> **Task**:
When you find the word "none" in a line of the entries, please copy the whole line.

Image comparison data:
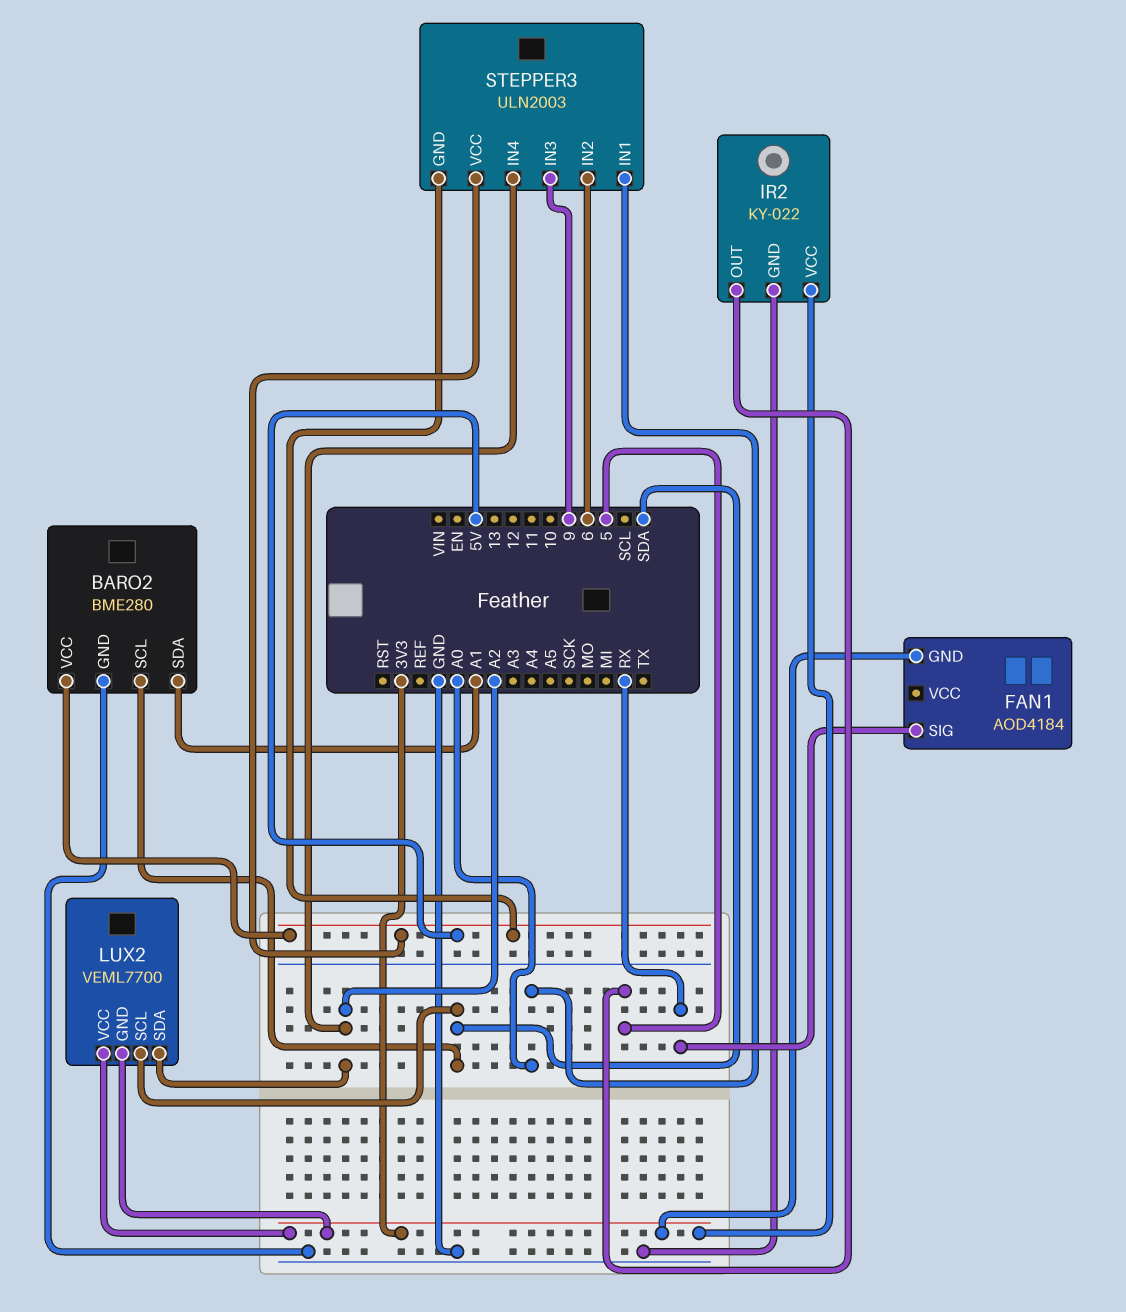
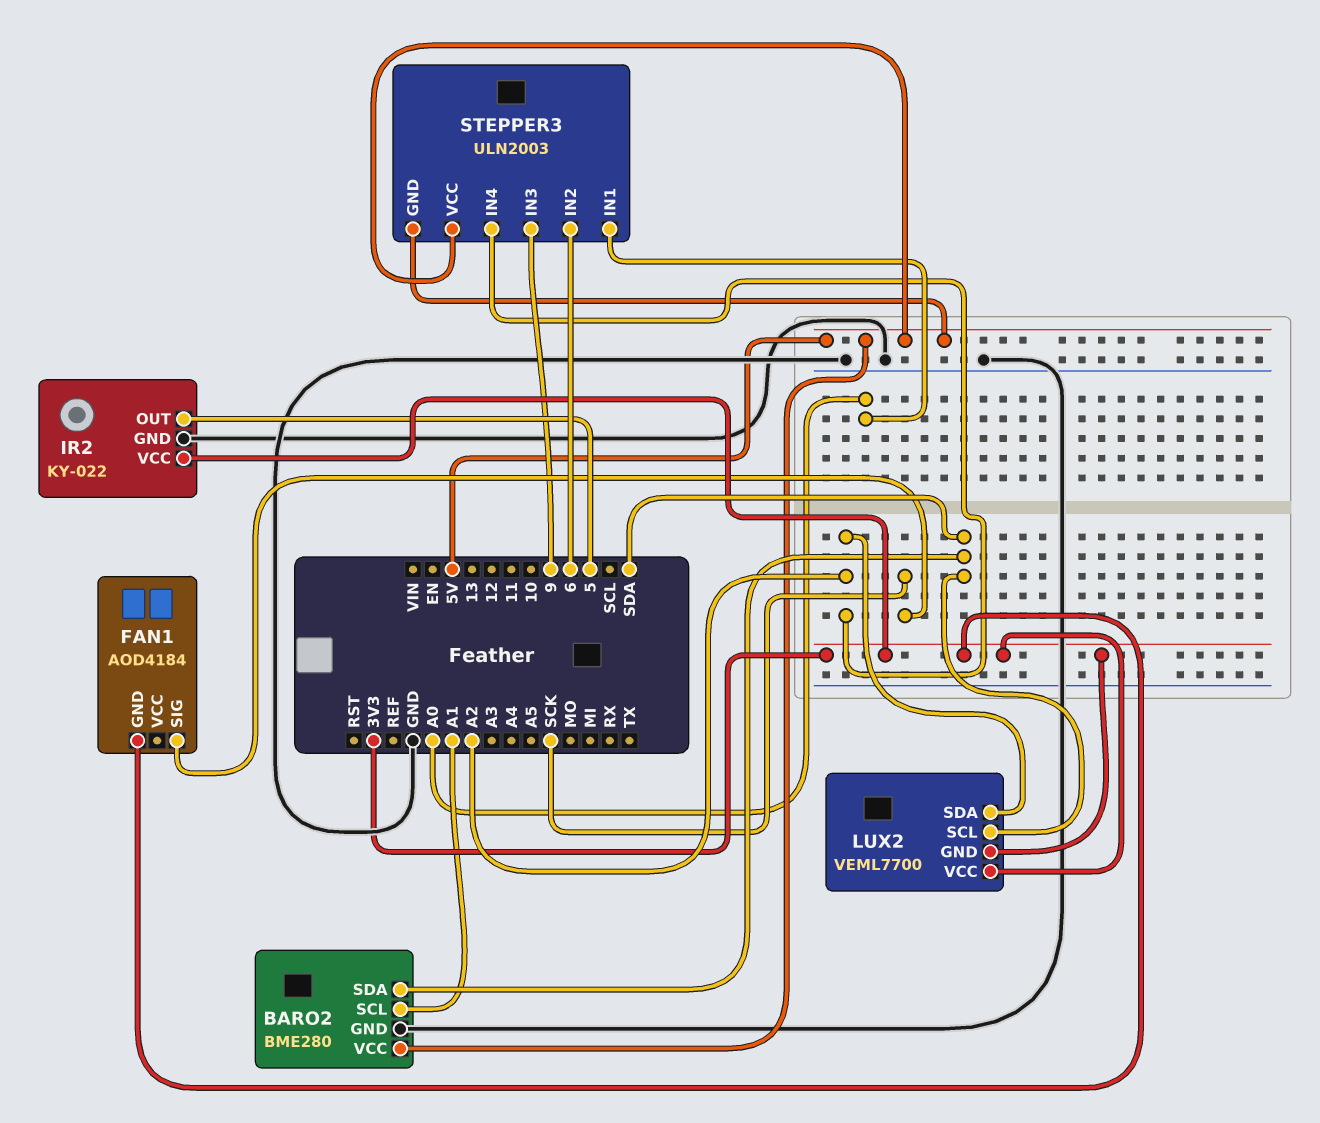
BARO2 pin SCL: SDA -> A1
BARO2 pin SDA: A1 -> SDA
FAN1 pin SIG: RX -> SCK

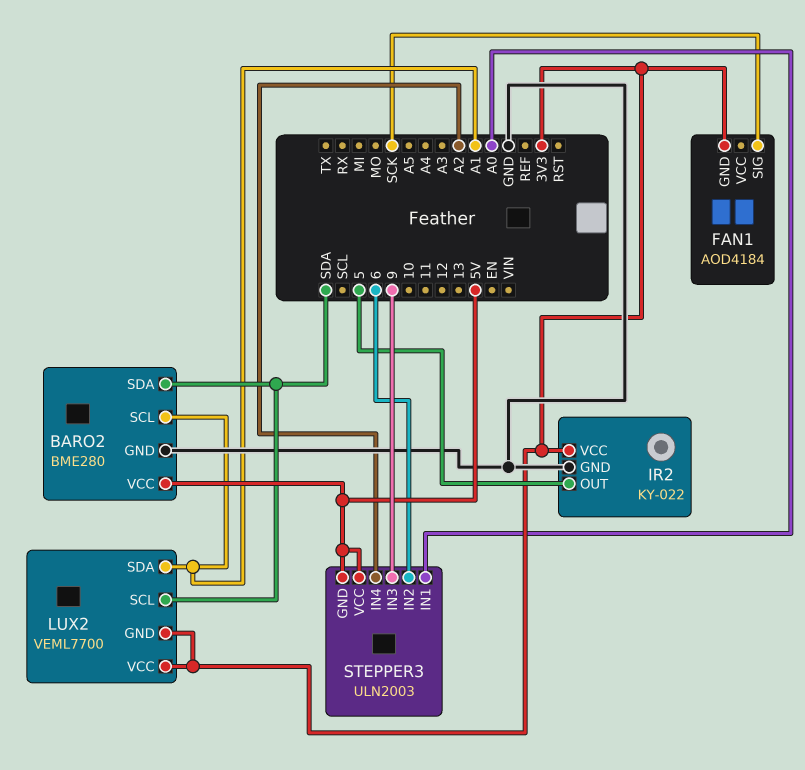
LUX2 pin SDA: A2 -> A1

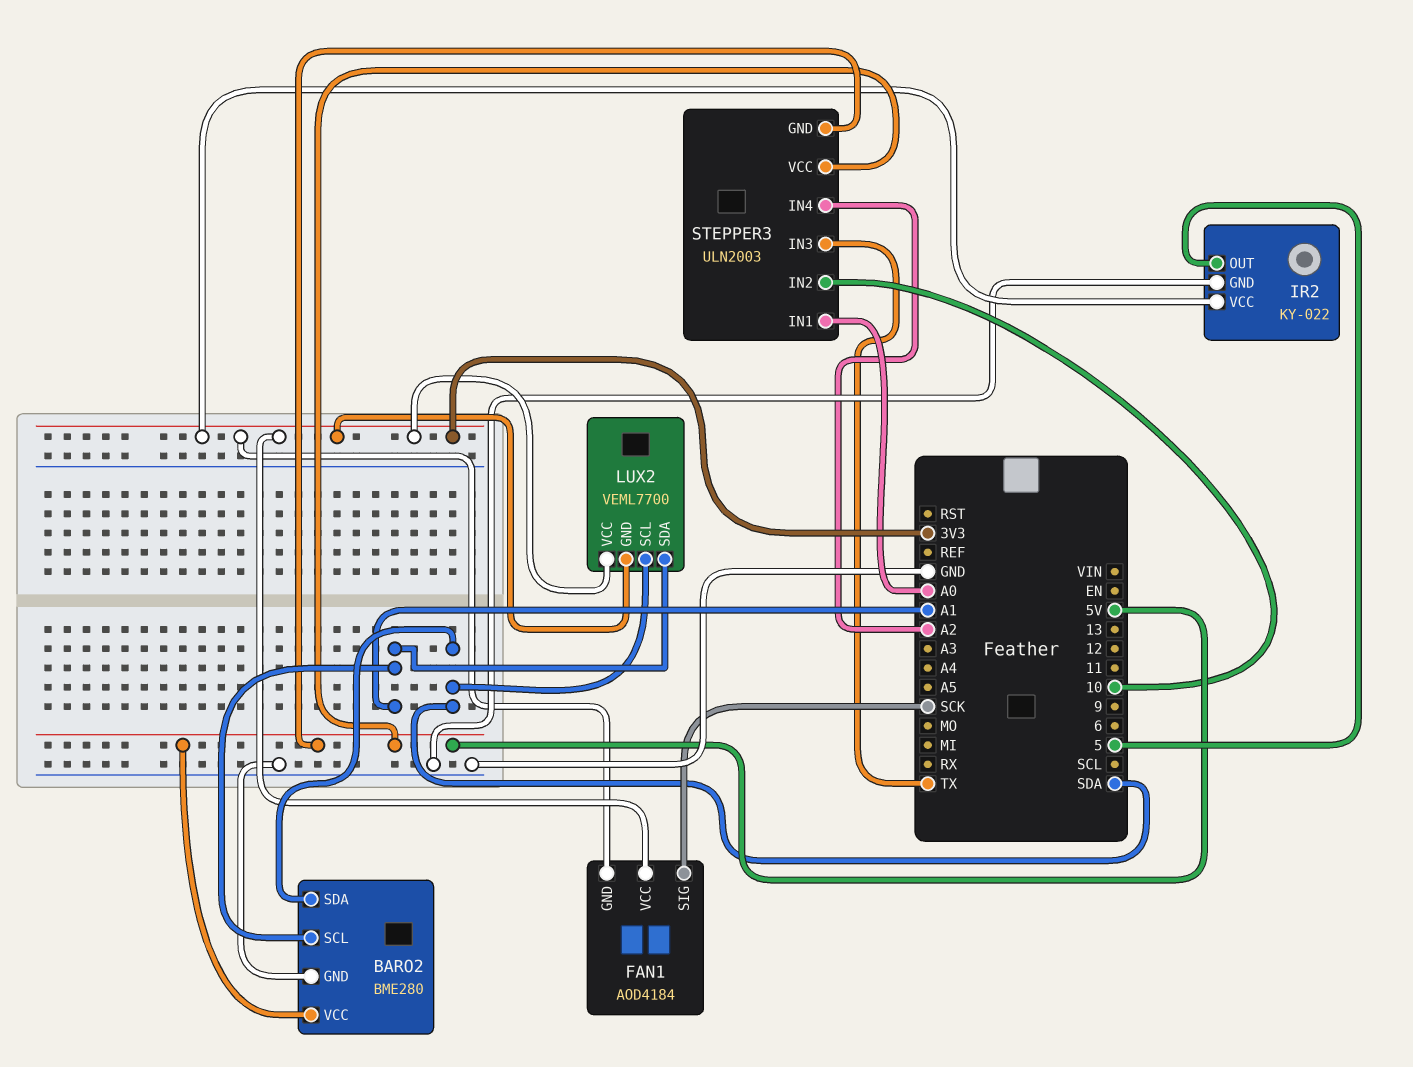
FAN1 pin VCC: none -> 3V3
STEPPER3 pin IN2: 6 -> 10
STEPPER3 pin IN3: 9 -> TX

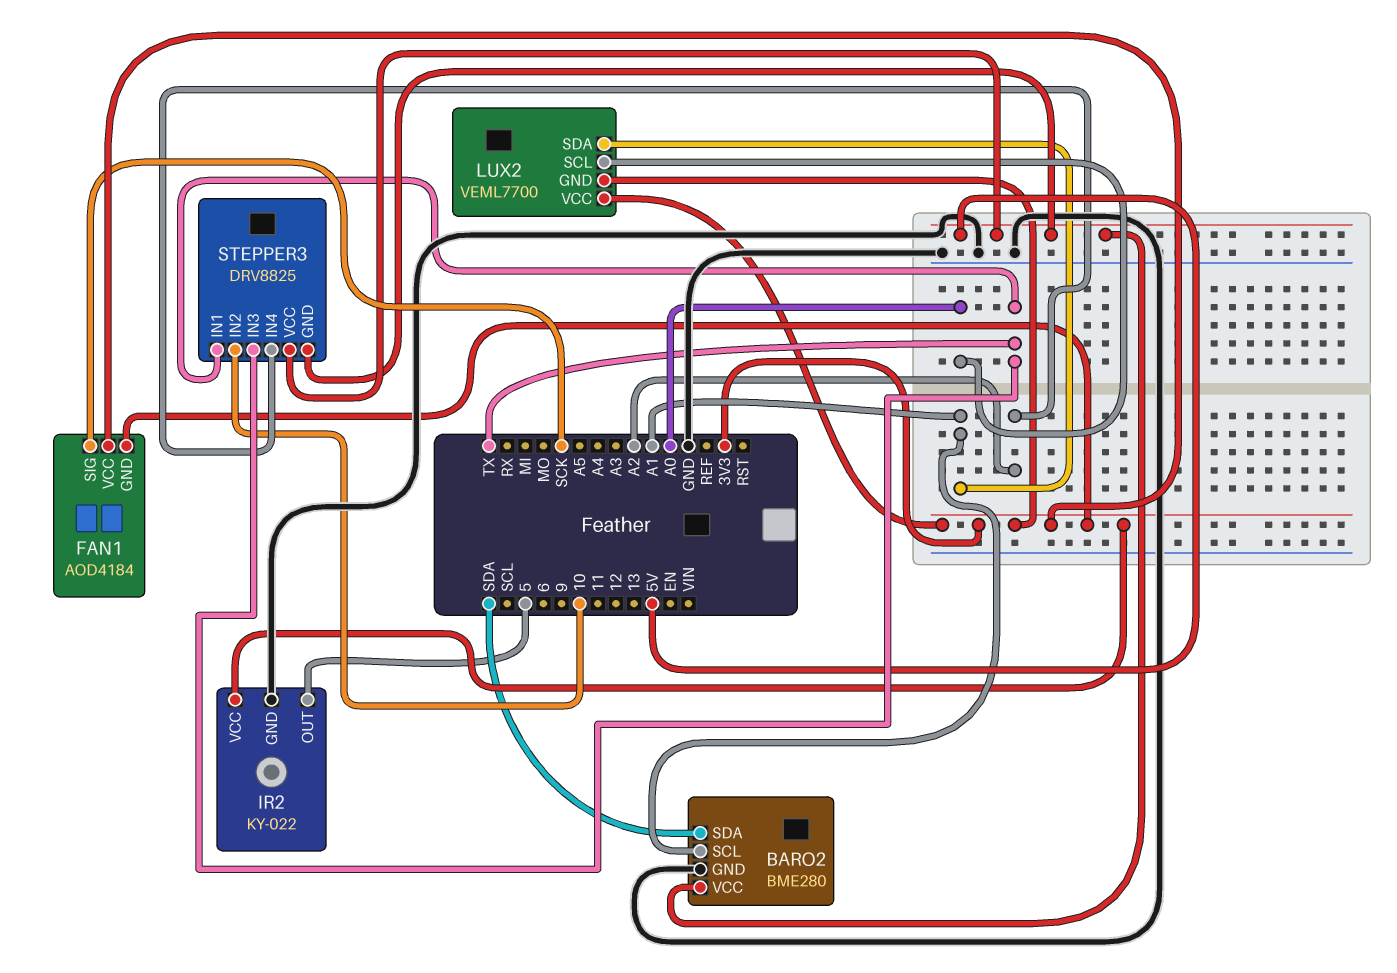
LUX2 pin SCL: SDA -> A0
STEPPER3: ULN2003 -> DRV8825
STEPPER3 pin IN1: A0 -> TX

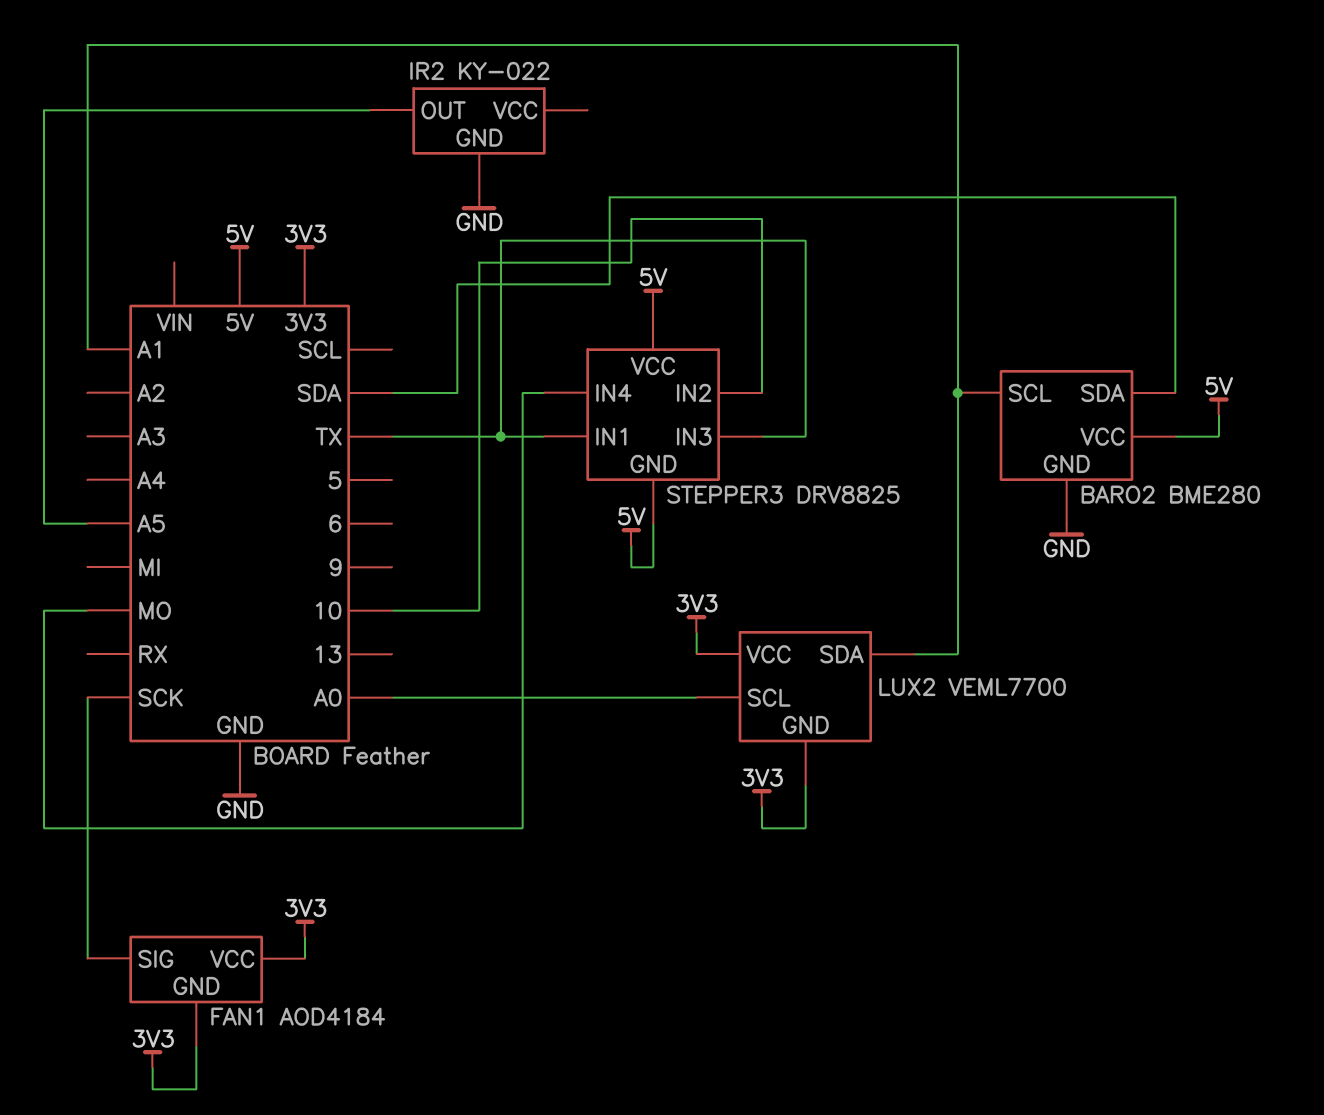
IR2 pin OUT: 5 -> A5
IR2 pin VCC: 3V3 -> none
STEPPER3 pin IN4: A2 -> MO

> **Task answer**:
FAN1 pin VCC: none -> 3V3
IR2 pin VCC: 3V3 -> none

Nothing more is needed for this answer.